Leave out the pictures and print the records below exactly.

# # #

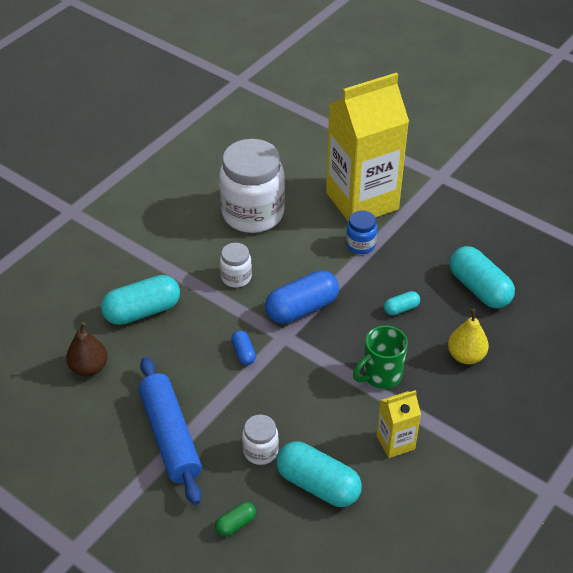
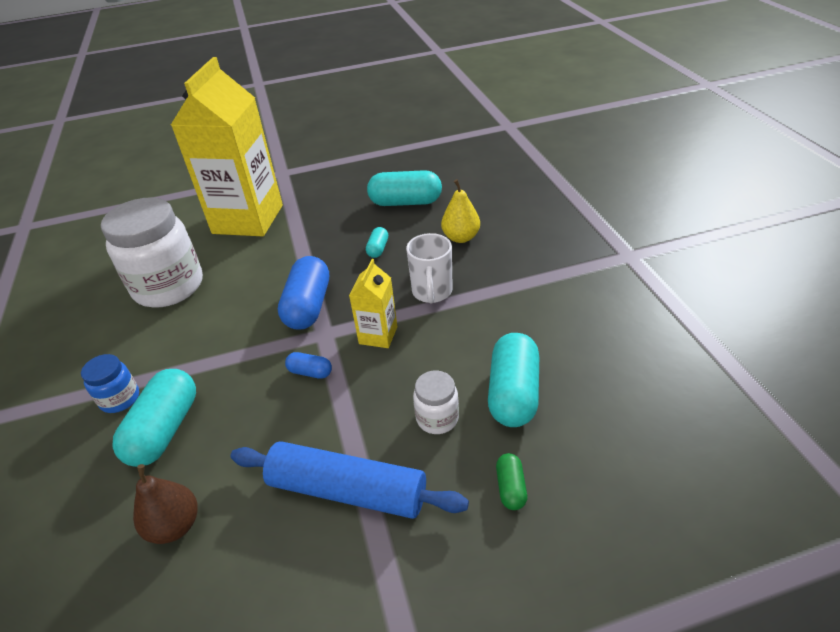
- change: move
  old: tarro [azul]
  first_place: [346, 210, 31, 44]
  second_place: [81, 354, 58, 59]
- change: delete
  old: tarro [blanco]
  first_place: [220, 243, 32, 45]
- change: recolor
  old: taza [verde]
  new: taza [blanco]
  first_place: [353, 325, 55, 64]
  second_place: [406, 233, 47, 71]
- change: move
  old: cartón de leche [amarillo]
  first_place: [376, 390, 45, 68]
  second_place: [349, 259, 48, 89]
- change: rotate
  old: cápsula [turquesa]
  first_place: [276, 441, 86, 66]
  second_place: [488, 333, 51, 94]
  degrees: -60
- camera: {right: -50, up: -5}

# # #

» **OUTPUT OF THE EXERCISE**
- change: move
  old: tarro [azul]
  first_place: [346, 210, 31, 44]
  second_place: [81, 354, 58, 59]
- change: delete
  old: tarro [blanco]
  first_place: [220, 243, 32, 45]
- change: recolor
  old: taza [verde]
  new: taza [blanco]
  first_place: [353, 325, 55, 64]
  second_place: [406, 233, 47, 71]
- change: move
  old: cartón de leche [amarillo]
  first_place: [376, 390, 45, 68]
  second_place: [349, 259, 48, 89]
- change: rotate
  old: cápsula [turquesa]
  first_place: [276, 441, 86, 66]
  second_place: [488, 333, 51, 94]
  degrees: -60
- camera: {right: -50, up: -5}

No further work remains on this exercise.